-- Source material --
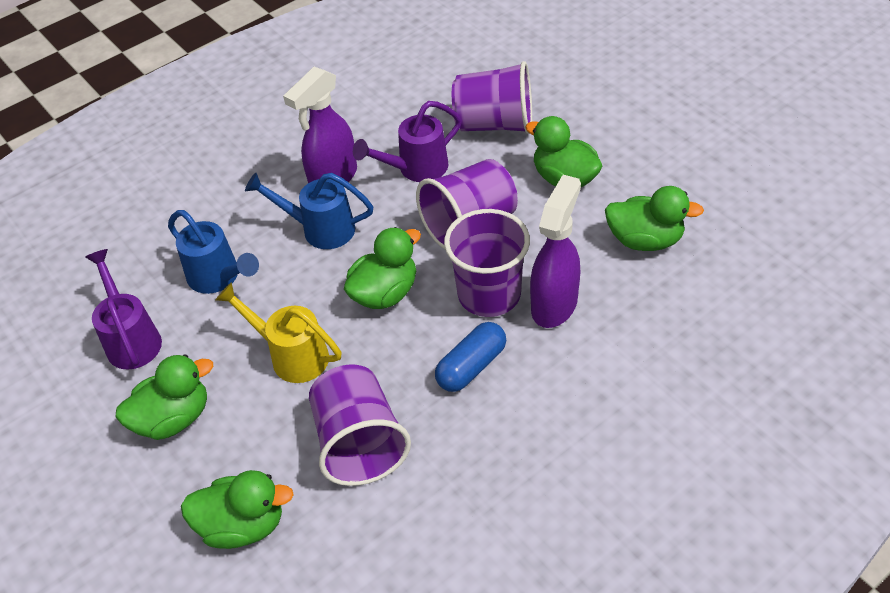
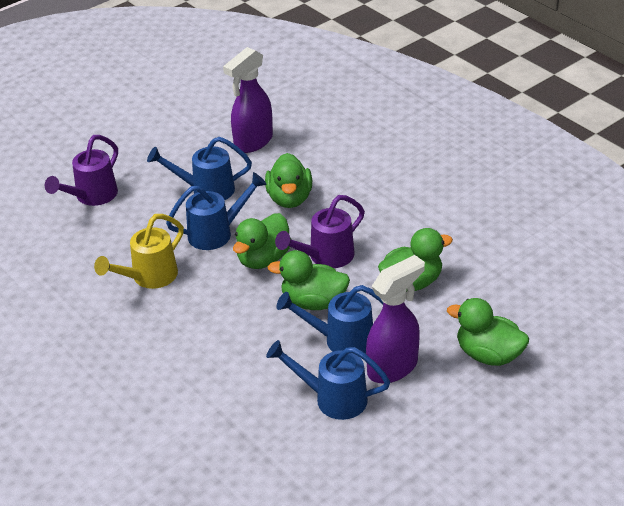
blue capsule: 1 -> 0
blue watering can: 2 -> 4
purple cup: 4 -> 0

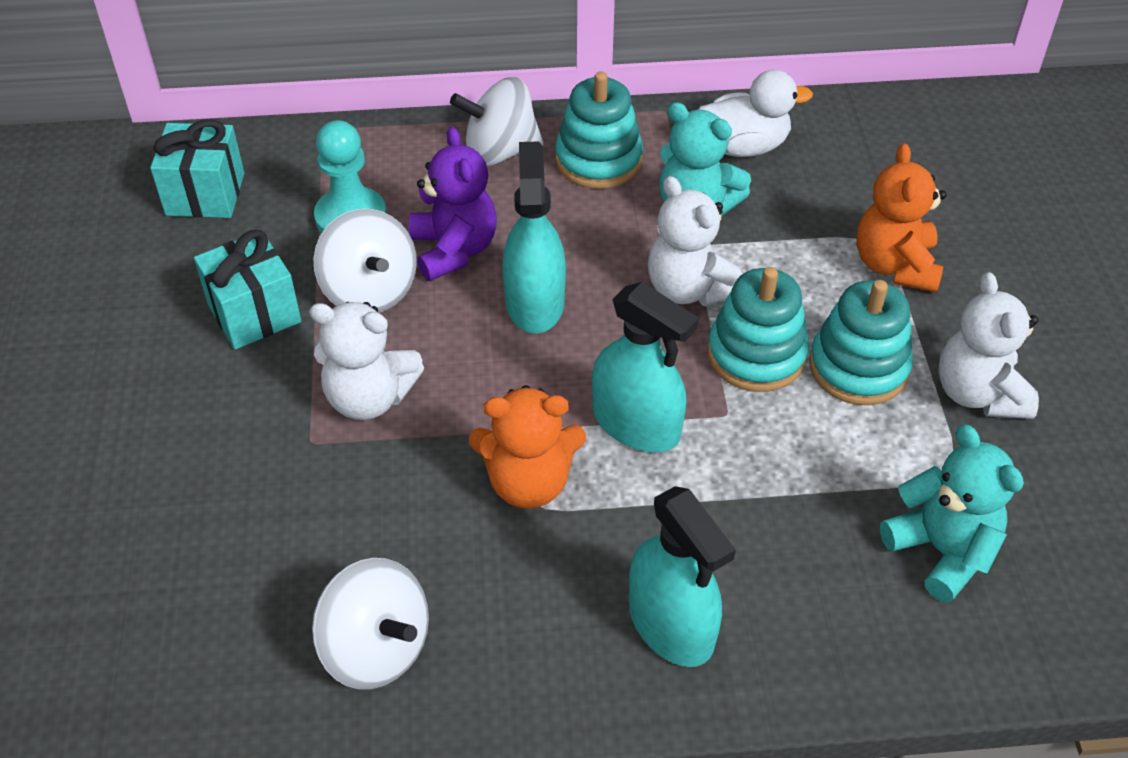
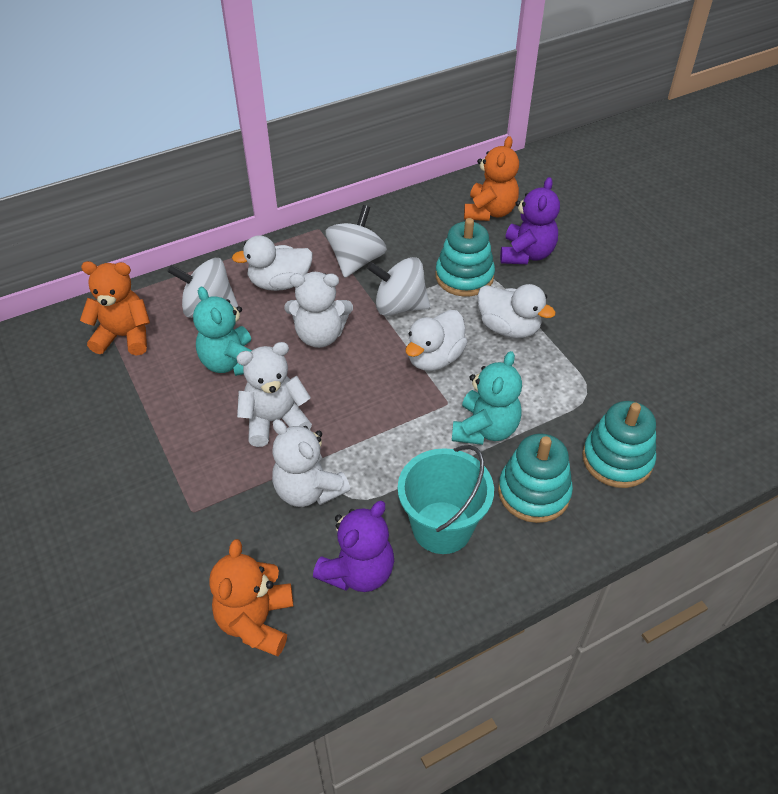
orange teddy bear: 2 -> 3
purple teddy bear: 1 -> 2
turquoise bucket: 0 -> 1
turquoise gift: 2 -> 0
turquoise pawn: 1 -> 0
turquoise spray bottle: 3 -> 0
white duck: 1 -> 3

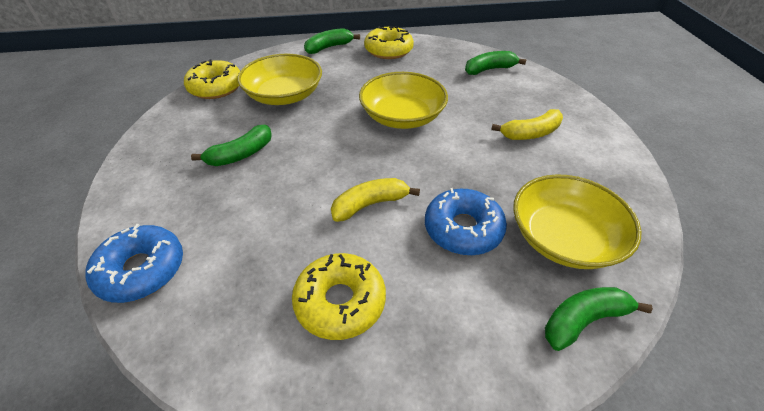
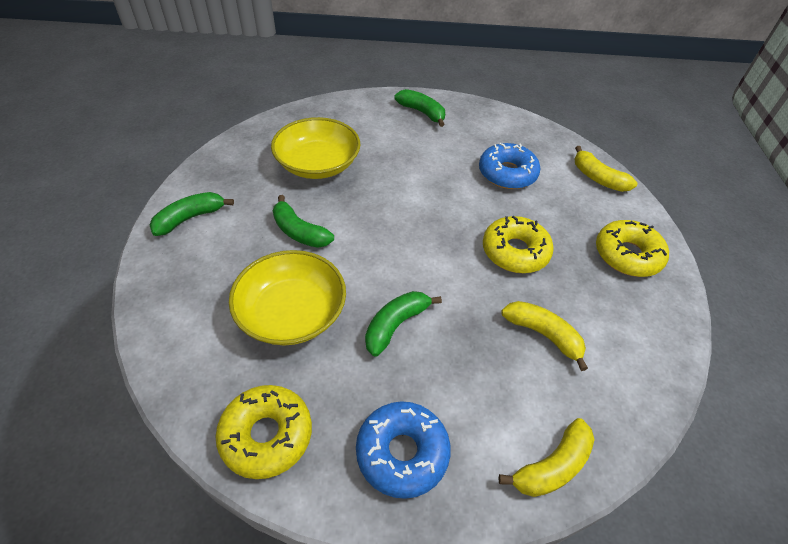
yellow banana: 2 -> 3
yellow bowl: 3 -> 2

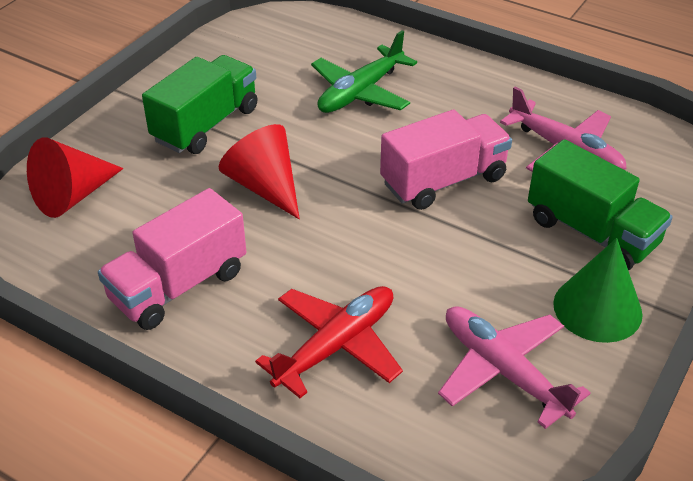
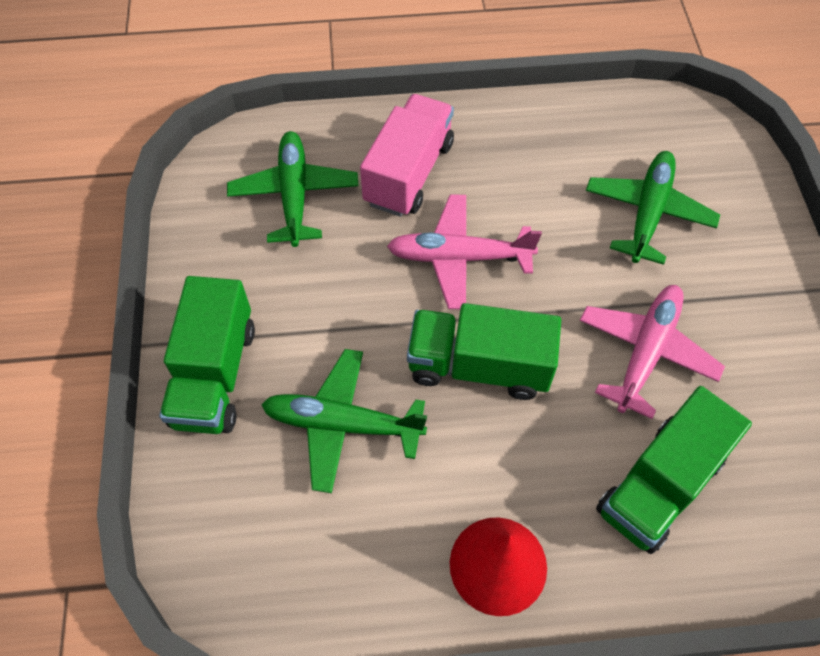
green cone: 1 -> 0
green plane: 1 -> 3
green truck: 2 -> 3
pink truck: 2 -> 1
red cone: 2 -> 1
red plane: 1 -> 0

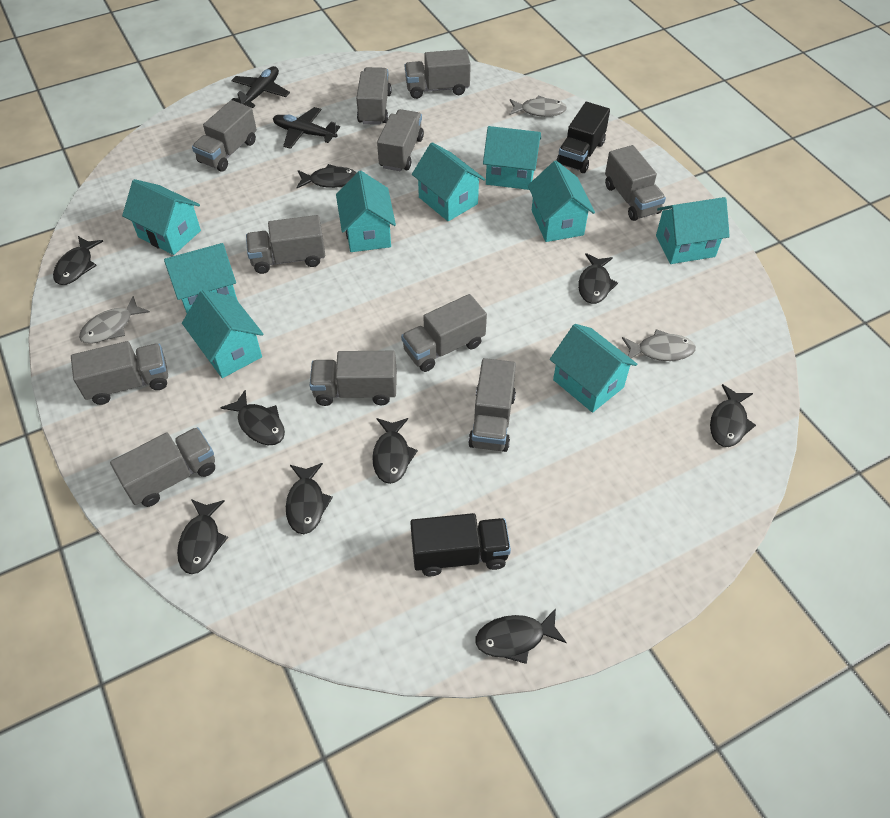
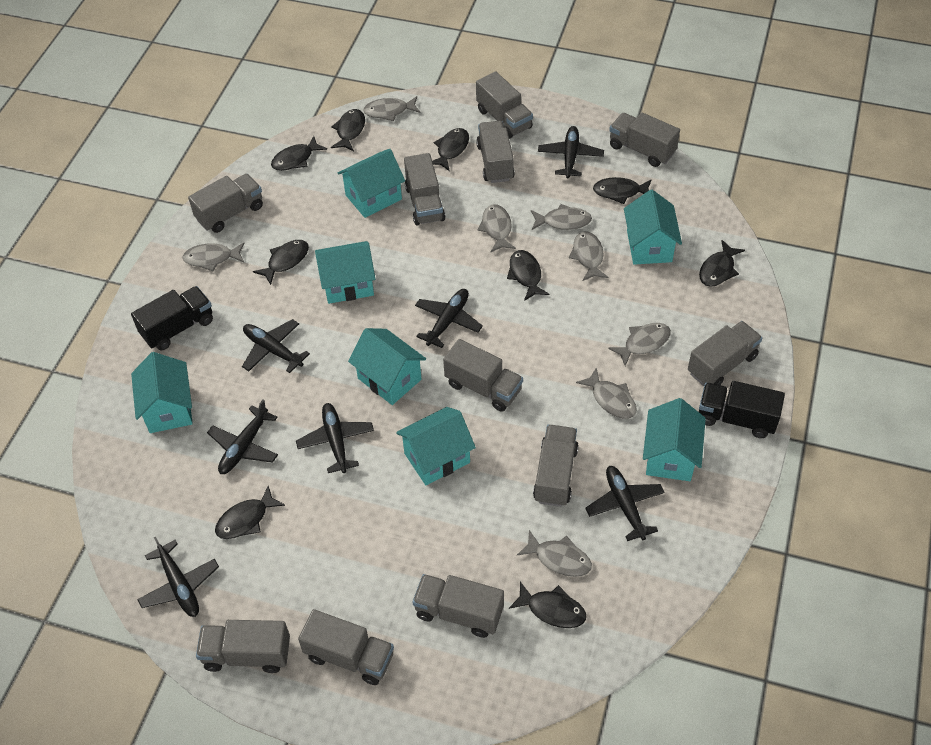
black plane: 2 -> 7
grey fish: 3 -> 8
turquoise house: 9 -> 7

-- What you will do --
Output the whole listing again, exactly, without its pictures.

-- Response to the task --
blue capsule: 1 -> 0
blue watering can: 2 -> 4
purple cup: 4 -> 0

orange teddy bear: 2 -> 3
purple teddy bear: 1 -> 2
turquoise bucket: 0 -> 1
turquoise gift: 2 -> 0
turquoise pawn: 1 -> 0
turquoise spray bottle: 3 -> 0
white duck: 1 -> 3

yellow banana: 2 -> 3
yellow bowl: 3 -> 2

green cone: 1 -> 0
green plane: 1 -> 3
green truck: 2 -> 3
pink truck: 2 -> 1
red cone: 2 -> 1
red plane: 1 -> 0

black plane: 2 -> 7
grey fish: 3 -> 8
turquoise house: 9 -> 7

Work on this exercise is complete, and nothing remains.